[[ Dataset records open ]]

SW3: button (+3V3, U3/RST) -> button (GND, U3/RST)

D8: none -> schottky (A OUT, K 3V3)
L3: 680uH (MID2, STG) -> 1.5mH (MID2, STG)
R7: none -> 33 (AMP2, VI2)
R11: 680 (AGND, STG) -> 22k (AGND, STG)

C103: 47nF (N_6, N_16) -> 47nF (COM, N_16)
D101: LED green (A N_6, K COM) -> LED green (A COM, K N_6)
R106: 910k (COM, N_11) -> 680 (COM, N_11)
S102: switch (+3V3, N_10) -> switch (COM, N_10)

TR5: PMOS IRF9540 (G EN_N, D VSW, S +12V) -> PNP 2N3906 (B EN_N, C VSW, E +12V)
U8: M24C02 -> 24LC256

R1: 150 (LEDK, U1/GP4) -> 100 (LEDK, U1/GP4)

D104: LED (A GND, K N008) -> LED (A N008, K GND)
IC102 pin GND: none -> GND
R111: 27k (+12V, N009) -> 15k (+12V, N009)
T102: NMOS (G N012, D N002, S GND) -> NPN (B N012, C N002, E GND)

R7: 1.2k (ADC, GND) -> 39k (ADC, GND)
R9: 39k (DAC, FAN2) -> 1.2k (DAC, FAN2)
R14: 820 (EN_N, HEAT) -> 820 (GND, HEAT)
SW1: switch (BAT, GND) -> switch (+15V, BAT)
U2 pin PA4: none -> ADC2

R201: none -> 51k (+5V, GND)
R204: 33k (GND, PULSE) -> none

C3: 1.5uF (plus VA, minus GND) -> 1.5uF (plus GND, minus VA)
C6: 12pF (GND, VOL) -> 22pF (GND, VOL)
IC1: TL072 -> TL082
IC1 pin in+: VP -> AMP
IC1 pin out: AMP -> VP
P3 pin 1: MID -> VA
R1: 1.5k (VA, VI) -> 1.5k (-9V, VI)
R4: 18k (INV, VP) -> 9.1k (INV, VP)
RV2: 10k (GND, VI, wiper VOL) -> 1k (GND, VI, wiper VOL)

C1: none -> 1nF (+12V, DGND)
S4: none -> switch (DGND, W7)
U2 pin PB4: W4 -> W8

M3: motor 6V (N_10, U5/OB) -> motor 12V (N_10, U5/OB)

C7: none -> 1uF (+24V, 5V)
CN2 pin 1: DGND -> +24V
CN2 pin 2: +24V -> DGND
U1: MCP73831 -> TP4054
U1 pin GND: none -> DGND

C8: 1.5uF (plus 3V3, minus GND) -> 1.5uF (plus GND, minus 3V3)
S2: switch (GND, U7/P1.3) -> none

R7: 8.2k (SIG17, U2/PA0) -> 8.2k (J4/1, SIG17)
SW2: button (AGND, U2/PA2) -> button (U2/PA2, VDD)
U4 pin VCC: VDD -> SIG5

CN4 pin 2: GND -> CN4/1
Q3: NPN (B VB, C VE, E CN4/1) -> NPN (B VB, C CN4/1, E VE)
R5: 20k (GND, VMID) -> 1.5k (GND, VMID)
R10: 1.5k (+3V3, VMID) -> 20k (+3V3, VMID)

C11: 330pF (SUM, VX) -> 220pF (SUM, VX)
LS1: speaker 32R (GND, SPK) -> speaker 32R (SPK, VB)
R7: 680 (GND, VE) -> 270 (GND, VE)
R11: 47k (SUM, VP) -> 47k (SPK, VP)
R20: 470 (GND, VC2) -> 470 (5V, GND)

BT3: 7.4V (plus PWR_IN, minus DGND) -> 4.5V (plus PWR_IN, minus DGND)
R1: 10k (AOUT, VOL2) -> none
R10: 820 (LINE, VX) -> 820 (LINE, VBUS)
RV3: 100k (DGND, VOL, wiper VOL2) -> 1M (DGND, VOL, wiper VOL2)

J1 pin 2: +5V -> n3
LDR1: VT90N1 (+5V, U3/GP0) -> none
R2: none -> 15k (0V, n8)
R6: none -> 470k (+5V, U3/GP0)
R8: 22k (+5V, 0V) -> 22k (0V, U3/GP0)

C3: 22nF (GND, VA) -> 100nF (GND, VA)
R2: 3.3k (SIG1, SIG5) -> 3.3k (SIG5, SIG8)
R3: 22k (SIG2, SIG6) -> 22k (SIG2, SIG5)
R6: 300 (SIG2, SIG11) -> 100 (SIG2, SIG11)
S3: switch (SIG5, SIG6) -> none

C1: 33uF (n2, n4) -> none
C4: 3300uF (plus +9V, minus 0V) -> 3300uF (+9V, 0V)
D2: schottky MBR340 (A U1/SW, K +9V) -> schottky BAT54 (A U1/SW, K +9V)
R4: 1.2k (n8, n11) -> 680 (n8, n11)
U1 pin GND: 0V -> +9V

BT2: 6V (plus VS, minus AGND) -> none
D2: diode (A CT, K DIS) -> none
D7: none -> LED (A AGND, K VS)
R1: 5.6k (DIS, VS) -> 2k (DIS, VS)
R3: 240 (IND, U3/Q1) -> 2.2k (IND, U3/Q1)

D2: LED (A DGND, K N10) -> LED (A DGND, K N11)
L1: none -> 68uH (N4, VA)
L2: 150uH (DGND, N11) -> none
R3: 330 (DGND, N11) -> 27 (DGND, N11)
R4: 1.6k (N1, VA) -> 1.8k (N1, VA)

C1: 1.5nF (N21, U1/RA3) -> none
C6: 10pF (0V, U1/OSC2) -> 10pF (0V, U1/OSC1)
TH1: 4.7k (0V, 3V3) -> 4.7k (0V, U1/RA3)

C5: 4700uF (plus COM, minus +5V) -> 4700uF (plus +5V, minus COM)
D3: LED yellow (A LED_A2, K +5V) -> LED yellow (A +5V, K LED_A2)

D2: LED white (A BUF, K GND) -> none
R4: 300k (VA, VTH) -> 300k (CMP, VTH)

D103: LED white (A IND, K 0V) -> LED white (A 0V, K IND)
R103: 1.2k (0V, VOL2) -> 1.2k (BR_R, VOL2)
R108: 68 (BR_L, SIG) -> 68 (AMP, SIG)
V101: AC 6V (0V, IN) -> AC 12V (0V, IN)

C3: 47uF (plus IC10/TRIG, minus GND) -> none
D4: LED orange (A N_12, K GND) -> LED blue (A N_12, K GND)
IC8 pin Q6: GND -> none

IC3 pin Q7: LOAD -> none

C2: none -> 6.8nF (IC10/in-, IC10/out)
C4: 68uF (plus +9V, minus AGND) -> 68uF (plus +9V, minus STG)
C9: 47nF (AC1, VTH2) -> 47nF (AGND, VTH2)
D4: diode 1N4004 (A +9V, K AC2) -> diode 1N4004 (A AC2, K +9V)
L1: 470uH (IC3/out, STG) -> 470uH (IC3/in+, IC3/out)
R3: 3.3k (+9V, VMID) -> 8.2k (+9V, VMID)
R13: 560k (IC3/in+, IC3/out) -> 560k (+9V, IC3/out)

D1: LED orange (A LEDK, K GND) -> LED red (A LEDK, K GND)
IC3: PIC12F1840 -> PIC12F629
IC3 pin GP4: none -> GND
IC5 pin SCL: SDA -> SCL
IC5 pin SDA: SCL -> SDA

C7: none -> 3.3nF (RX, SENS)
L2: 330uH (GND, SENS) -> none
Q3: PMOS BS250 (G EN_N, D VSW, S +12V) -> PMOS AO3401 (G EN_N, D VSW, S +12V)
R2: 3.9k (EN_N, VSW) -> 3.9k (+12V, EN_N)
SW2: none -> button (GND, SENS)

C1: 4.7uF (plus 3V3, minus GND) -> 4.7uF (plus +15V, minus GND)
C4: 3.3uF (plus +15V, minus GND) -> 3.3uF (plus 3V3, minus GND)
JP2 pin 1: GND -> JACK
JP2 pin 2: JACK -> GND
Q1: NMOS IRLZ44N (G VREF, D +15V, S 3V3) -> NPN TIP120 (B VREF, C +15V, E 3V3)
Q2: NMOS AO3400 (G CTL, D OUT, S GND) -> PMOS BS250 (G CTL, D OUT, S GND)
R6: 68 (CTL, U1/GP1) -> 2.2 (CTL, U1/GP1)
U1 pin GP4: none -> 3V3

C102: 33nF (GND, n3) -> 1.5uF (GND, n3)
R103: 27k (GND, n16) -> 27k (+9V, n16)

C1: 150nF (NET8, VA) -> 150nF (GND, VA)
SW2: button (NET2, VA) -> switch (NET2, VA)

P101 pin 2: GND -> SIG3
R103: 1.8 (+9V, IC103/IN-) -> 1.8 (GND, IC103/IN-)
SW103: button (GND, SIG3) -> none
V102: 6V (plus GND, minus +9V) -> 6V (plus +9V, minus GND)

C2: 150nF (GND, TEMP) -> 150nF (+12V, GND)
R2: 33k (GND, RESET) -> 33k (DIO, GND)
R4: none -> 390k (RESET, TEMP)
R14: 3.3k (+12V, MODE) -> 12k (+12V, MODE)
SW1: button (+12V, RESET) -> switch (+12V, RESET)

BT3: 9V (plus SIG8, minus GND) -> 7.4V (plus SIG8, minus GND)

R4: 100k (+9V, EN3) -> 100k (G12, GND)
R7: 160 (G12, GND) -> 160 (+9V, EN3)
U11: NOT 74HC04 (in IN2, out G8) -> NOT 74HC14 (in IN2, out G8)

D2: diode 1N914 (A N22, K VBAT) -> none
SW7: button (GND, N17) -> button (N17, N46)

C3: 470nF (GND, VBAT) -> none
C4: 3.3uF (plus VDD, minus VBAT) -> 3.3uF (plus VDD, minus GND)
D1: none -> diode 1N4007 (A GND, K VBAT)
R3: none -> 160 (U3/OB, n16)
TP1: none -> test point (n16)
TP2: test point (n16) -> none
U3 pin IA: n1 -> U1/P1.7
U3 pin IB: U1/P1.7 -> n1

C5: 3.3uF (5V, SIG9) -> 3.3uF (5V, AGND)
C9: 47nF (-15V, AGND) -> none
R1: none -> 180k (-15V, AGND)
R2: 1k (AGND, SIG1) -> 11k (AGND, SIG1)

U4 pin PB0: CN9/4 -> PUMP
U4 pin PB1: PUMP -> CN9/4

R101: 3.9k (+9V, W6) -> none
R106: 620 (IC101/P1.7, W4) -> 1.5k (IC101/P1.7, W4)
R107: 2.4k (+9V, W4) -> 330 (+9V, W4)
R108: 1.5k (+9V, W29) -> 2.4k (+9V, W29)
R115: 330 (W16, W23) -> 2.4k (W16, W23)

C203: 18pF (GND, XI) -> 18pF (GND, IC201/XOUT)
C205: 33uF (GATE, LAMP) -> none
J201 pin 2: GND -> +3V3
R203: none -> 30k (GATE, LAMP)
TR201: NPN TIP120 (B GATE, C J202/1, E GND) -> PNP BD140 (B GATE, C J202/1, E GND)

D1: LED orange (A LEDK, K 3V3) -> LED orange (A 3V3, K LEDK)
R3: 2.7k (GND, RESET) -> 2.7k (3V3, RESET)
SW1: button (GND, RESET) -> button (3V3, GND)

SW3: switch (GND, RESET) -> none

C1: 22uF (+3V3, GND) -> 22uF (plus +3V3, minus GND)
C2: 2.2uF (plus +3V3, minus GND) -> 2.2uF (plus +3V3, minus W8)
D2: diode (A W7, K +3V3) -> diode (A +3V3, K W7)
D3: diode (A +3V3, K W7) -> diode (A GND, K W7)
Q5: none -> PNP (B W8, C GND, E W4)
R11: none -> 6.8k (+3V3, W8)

[[ Dataset records closed ]]

What is needed is a word-for-word copy of the records above, from the first line through the line that contains "C103: 47nF (N_6, N_16) -> 47nF (COM, N_16)".

• Written reply:
SW3: button (+3V3, U3/RST) -> button (GND, U3/RST)

D8: none -> schottky (A OUT, K 3V3)
L3: 680uH (MID2, STG) -> 1.5mH (MID2, STG)
R7: none -> 33 (AMP2, VI2)
R11: 680 (AGND, STG) -> 22k (AGND, STG)

C103: 47nF (N_6, N_16) -> 47nF (COM, N_16)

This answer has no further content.